■ Problem description
Pull every line holding the word "first" out of the data and copy it.

■ Exercise inputs
# # # # #

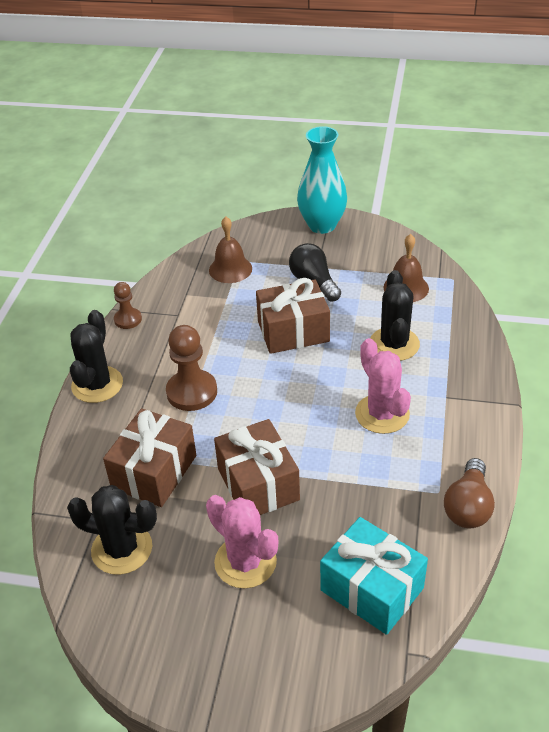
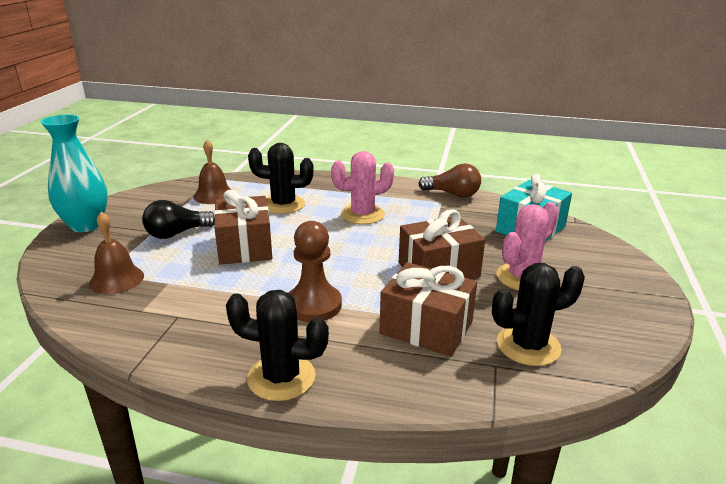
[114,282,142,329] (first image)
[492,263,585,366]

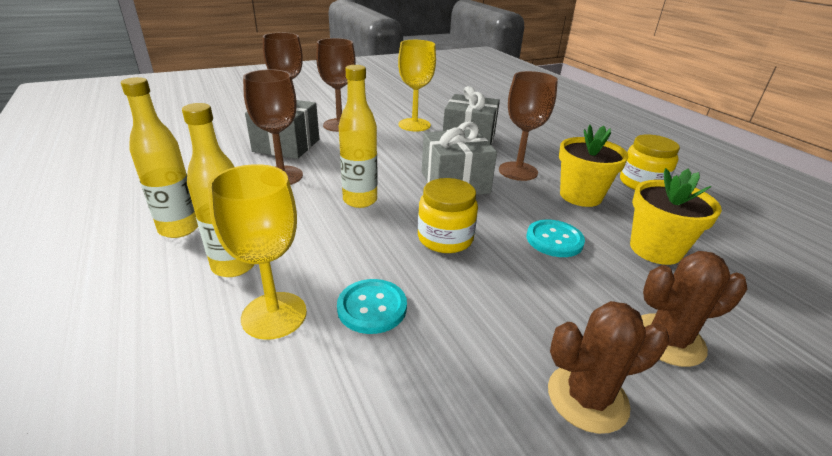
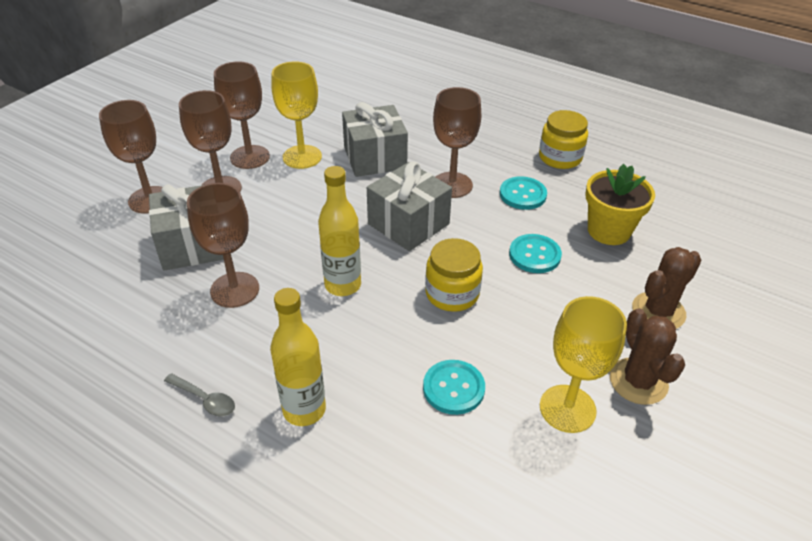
[164,373,235,417]
[500,176,547,210]
[540,296,627,433]
[610,308,685,405]
[214,61,270,169]

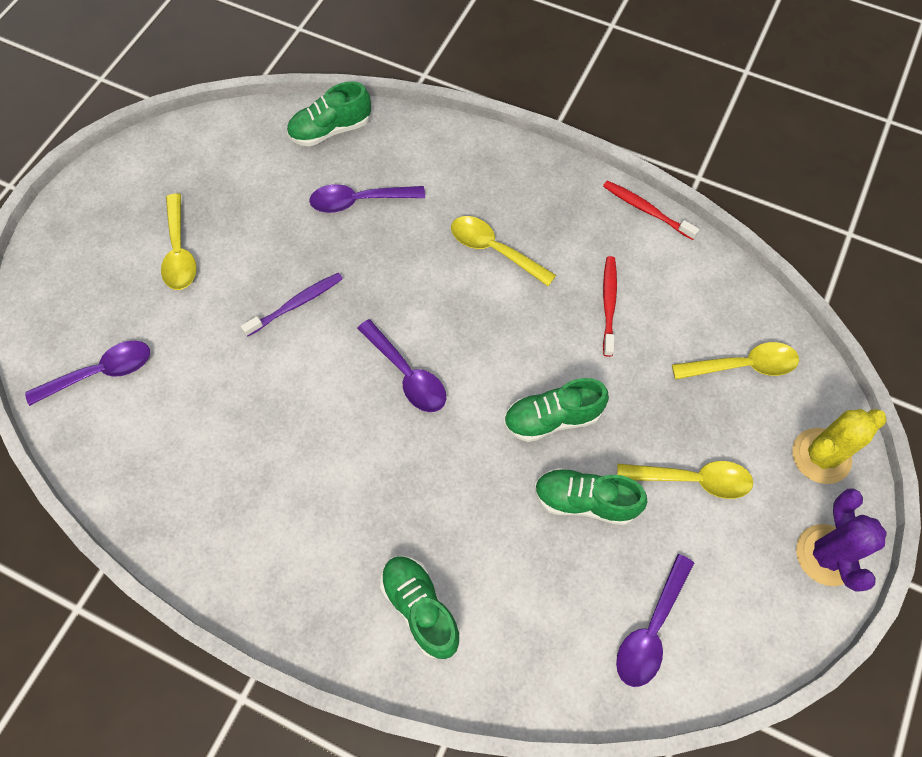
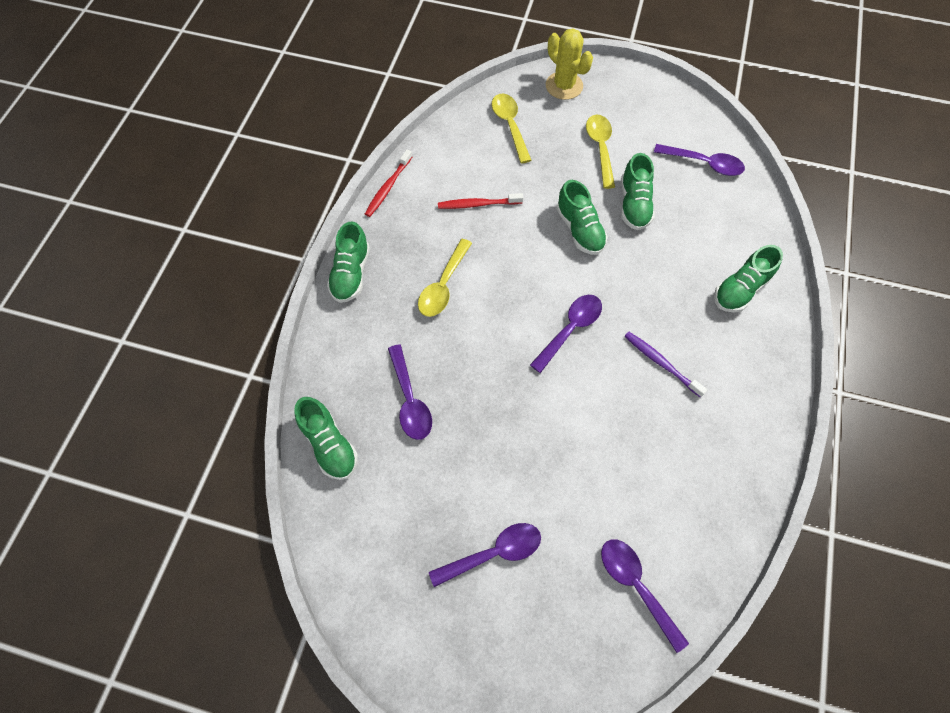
[429,523,541,587]
[624,332,707,397]
[796,488,887,592] (first image)
[327,221,370,303]

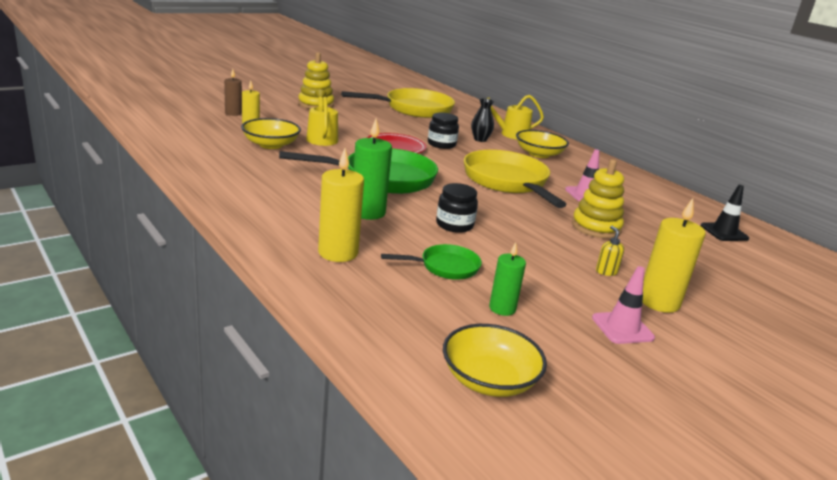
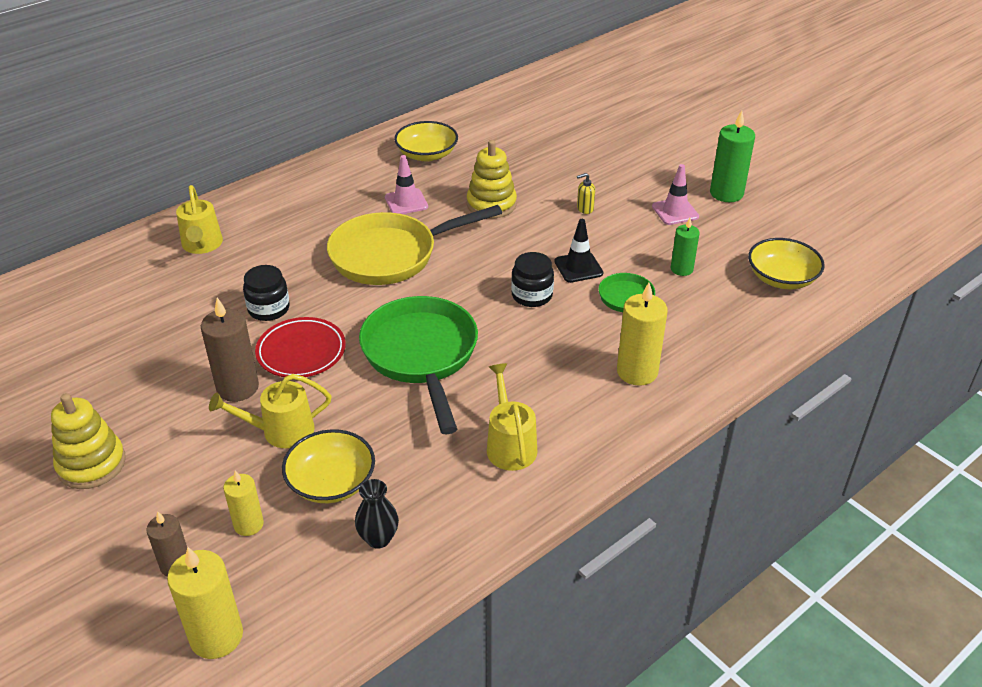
[341,88,455,118] (first image)
[355,479,399,549]
[710,110,755,202]
[394,121,458,162]
[554,219,603,283]
[167,547,243,659]
[201,298,259,402]
[487,363,537,471]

# # # # #

■ Exercise answer
[114,282,142,329] (first image)
[796,488,887,592] (first image)
[341,88,455,118] (first image)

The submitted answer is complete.